***** TASK INPUT

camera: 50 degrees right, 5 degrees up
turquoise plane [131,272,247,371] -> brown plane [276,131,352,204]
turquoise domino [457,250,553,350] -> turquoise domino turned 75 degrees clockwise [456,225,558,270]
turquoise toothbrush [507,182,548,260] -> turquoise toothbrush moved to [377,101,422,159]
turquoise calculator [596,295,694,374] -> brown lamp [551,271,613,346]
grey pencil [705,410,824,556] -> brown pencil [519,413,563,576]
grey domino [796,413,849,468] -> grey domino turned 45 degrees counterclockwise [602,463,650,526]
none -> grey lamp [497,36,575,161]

**********

= TASK GOAL =
Identify how many lines in the entries above include the string "degrees", then state that number alone.

= WORKED SOLUTION =
3